**Records for processing**
::::::
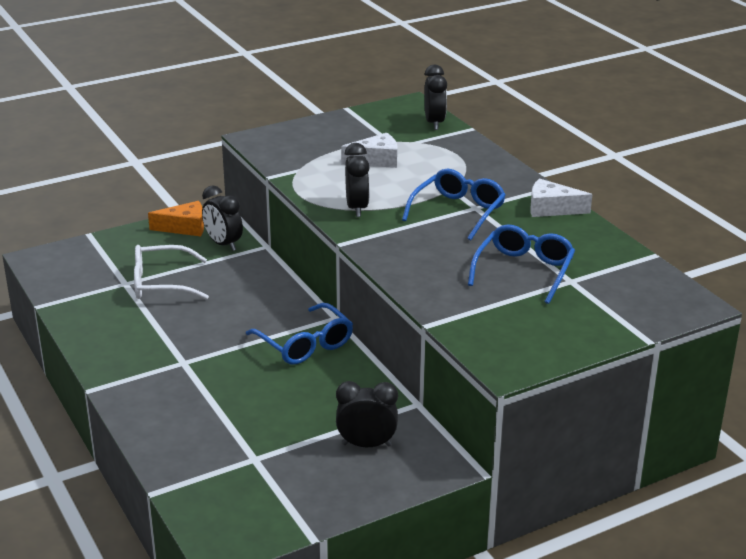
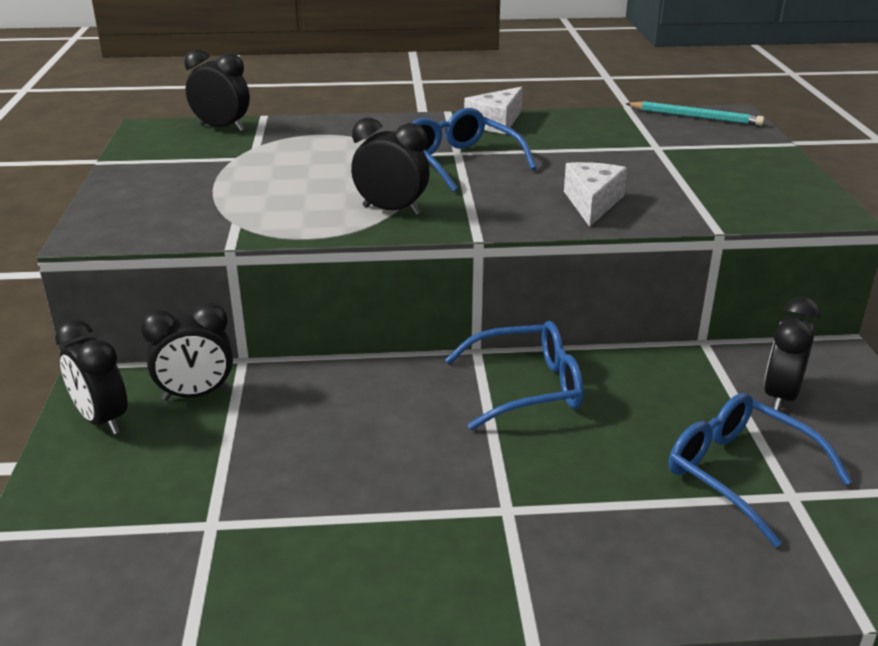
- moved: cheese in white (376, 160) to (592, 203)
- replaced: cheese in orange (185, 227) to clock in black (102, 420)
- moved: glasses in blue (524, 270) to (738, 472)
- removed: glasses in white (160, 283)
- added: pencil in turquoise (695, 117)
::::::
**The task**
After reading through the material, report every line that holds "glasses".

**Exercise answer**
- moved: glasses in blue (524, 270) to (738, 472)
- removed: glasses in white (160, 283)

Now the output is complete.